[Exercise data]
☆ ☆ ☆ ☆ ☆ ☆ ☆
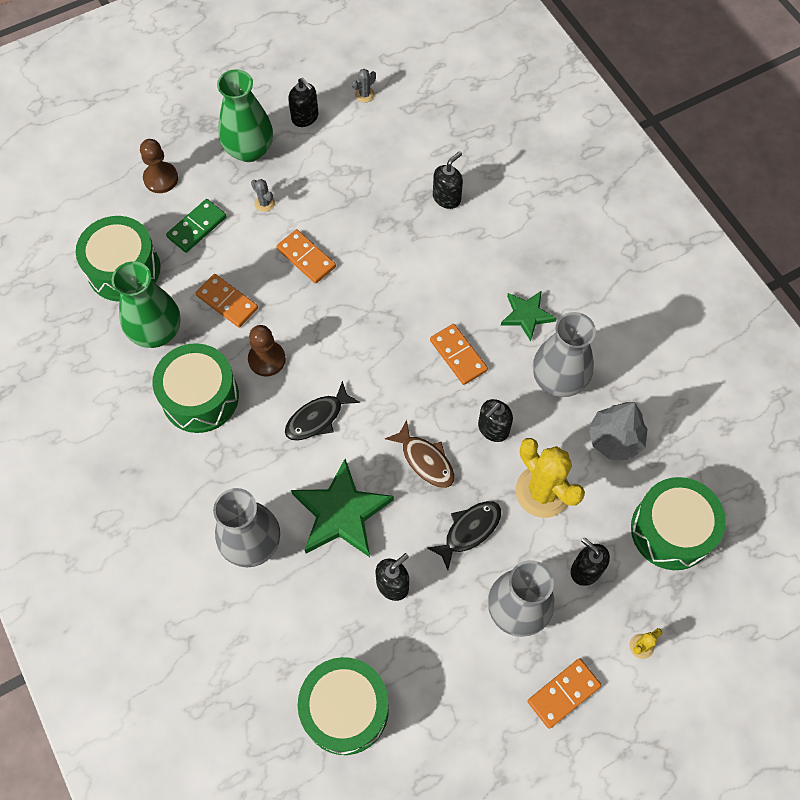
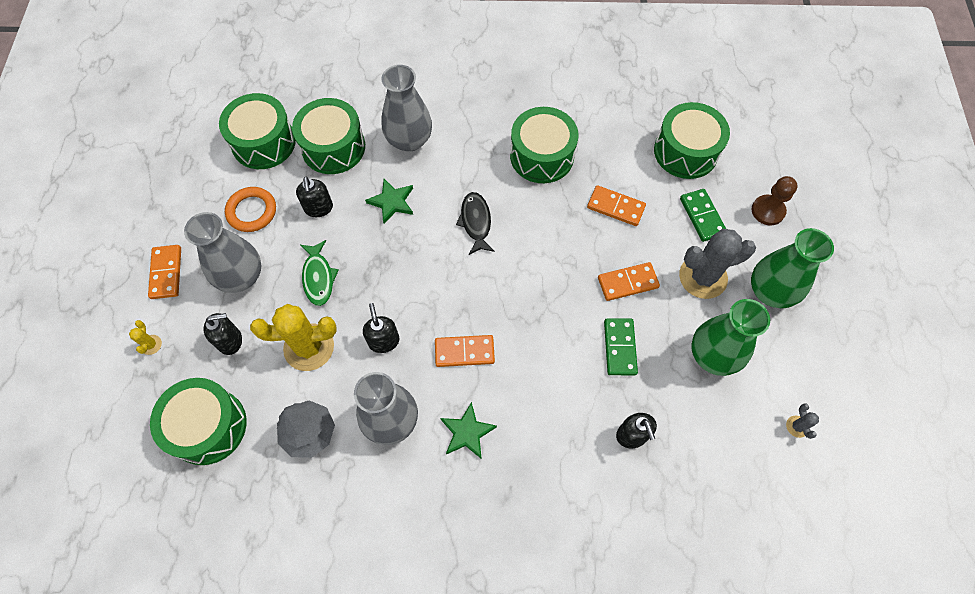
camera: 120 degrees right, 0 degrees up
(156, 332) = (615, 151): green vase -> green vase (713, 355)
(227, 302) = (616, 207): orange domino -> orange domino turned 45 degrees clockwise
(264, 203) = (703, 277): grey cactus -> grey cactus, size x2.37
(267, 359) = (547, 211): brown pawn -> none
(305, 117) = (789, 356): black soap dispenser -> none
(307, 622) = (333, 147): none -> green drum
(341, 513) = (392, 202): green star -> green star, size x0.58
(375, 238) = (619, 347): none -> green domino
(425, 460) = (392, 277): brown fish -> none
(439, 655) = (252, 211): none -> orange ring
(469, 531) = (318, 277): black fish -> green fish

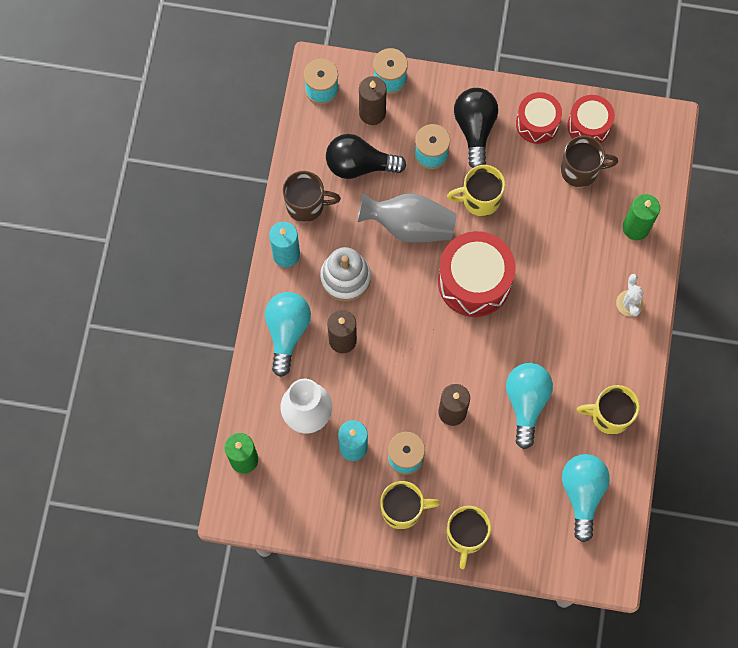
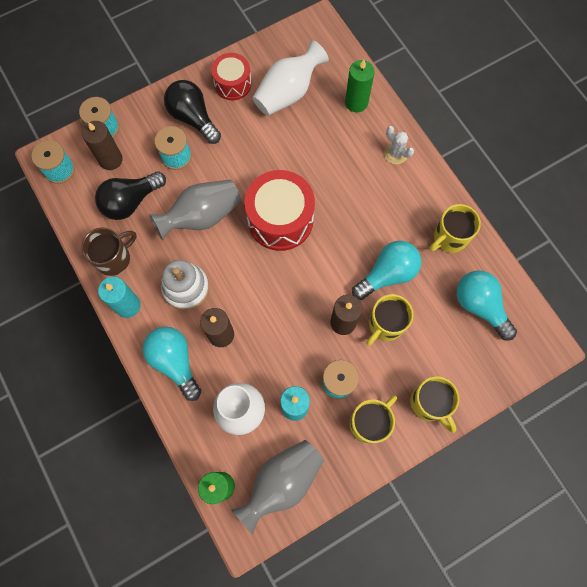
camera: 40 degrees left, 0 degrees up
(293, 496) = (281, 482): none -> grey vase
(480, 199) = (236, 161): yellow mug -> yellow mug (385, 325)
(526, 403) = (387, 274): turquoise light bulb -> turquoise light bulb turned 90 degrees clockwise
(580, 170) = (288, 93): brown mug -> white vase
(588, 126) = (268, 61): red drum -> none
☆ ☆ ☆ ☆ ☆ ☆ ☆
[Task description] Go from the first line of the data above to the line containing "(439, 655) = (252, 211): none -> orange ring" and retype exactly those lines, both included, but none of the pictures.

[Output of the exercise]
camera: 120 degrees right, 0 degrees up
(156, 332) = (615, 151): green vase -> green vase (713, 355)
(227, 302) = (616, 207): orange domino -> orange domino turned 45 degrees clockwise
(264, 203) = (703, 277): grey cactus -> grey cactus, size x2.37
(267, 359) = (547, 211): brown pawn -> none
(305, 117) = (789, 356): black soap dispenser -> none
(307, 622) = (333, 147): none -> green drum
(341, 513) = (392, 202): green star -> green star, size x0.58
(375, 238) = (619, 347): none -> green domino
(425, 460) = (392, 277): brown fish -> none
(439, 655) = (252, 211): none -> orange ring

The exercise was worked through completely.